[EXERCISE DETAILS] The required output is the line that contains "I need masks" plus every line after it in the listing below, copied exactly as it appears.

[Start]

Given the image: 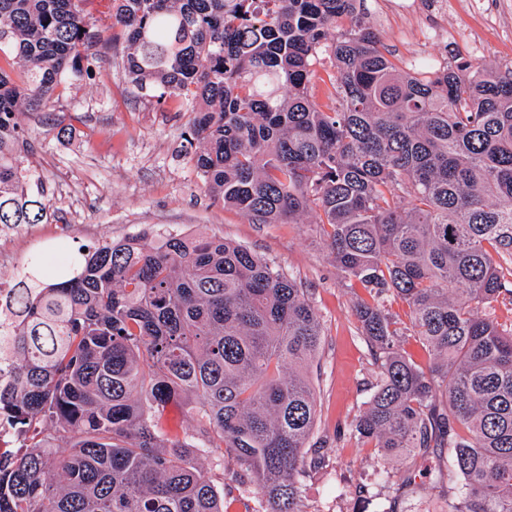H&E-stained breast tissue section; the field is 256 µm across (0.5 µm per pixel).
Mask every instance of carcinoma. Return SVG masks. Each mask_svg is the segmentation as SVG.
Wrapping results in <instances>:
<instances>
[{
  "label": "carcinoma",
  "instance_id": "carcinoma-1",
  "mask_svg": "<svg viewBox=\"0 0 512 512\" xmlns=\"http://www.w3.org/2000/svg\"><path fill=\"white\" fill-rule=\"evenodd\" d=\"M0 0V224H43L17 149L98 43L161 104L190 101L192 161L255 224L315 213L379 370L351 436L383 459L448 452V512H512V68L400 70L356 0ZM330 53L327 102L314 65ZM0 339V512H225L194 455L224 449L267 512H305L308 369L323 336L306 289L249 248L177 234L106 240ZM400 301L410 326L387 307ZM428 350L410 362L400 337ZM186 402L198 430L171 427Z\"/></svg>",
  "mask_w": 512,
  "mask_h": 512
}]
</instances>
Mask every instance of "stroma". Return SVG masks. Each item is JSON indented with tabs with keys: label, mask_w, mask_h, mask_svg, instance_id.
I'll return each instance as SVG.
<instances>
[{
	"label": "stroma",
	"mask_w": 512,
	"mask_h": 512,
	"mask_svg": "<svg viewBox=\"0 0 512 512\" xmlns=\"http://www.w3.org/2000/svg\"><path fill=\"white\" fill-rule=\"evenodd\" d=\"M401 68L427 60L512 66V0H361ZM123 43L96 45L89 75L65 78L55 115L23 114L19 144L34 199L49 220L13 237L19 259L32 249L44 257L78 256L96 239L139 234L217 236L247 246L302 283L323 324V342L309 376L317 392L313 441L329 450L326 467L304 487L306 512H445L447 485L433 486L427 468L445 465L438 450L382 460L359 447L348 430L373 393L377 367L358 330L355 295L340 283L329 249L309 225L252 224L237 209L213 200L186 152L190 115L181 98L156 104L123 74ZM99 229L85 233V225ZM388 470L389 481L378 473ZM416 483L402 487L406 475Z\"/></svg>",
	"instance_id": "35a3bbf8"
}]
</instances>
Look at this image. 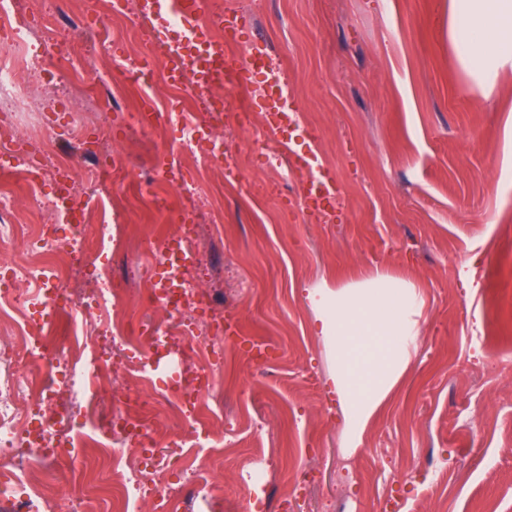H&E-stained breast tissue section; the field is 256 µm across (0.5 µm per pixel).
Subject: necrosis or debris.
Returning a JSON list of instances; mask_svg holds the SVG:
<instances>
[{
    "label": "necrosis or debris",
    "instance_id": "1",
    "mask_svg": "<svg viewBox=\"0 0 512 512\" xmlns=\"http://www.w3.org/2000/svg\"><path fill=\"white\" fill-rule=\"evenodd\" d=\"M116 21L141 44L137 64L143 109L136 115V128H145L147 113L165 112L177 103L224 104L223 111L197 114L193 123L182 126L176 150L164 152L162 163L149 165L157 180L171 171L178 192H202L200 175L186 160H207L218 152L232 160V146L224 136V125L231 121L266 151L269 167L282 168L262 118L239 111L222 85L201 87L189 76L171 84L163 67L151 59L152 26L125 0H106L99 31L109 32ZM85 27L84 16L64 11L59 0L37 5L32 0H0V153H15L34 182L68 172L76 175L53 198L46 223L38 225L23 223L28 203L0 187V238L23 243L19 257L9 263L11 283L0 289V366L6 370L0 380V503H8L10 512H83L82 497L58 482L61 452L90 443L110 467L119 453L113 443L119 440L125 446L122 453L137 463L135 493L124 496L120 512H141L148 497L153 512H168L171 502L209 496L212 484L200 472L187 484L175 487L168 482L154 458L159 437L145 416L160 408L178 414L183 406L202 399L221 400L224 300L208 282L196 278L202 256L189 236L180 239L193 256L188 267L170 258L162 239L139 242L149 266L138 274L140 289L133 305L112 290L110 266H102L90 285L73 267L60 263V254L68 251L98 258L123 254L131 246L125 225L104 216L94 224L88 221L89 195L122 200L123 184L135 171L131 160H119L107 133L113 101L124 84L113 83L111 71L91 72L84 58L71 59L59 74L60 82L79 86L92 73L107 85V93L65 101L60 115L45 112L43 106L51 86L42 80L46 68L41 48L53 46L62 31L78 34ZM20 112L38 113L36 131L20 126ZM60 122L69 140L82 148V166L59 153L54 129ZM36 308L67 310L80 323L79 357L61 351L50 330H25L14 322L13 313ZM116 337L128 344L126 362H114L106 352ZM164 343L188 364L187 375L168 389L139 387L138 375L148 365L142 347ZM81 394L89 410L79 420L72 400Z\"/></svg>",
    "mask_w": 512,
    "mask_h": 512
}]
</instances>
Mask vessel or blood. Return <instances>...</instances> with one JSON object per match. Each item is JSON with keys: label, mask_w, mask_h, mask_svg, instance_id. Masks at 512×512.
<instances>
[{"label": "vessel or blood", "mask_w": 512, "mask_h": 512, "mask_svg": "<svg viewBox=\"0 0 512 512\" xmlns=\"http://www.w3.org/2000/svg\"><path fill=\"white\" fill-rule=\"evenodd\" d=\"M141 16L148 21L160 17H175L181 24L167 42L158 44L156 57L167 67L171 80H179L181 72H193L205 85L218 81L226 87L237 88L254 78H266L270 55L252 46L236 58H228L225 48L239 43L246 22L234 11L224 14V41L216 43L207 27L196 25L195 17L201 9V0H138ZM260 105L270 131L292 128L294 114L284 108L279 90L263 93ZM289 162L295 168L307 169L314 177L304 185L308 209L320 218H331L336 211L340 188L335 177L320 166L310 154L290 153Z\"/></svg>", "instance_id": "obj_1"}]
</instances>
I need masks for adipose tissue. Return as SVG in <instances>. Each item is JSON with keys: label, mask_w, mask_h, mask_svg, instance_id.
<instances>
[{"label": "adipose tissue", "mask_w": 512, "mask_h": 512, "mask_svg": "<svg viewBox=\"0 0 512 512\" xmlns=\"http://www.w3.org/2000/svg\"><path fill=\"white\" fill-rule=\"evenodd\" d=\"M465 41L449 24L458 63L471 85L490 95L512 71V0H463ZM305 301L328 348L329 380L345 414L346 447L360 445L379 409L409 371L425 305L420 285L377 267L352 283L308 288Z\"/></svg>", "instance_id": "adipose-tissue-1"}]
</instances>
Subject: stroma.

[End]

[TASK RESULT]
I need masks for adipose tissue. Return as SVG in <instances>. Each item is JSON with keys: label, mask_w, mask_h, mask_svg, instance_id.
<instances>
[{"label": "adipose tissue", "mask_w": 512, "mask_h": 512, "mask_svg": "<svg viewBox=\"0 0 512 512\" xmlns=\"http://www.w3.org/2000/svg\"><path fill=\"white\" fill-rule=\"evenodd\" d=\"M465 41L449 24L458 63L471 85L490 95L512 71V0H463ZM305 301L328 348L329 380L345 414L346 447L360 445L379 409L409 371L425 305L420 285L377 267L352 283L308 288Z\"/></svg>", "instance_id": "adipose-tissue-1"}]
</instances>
Subject: stroma.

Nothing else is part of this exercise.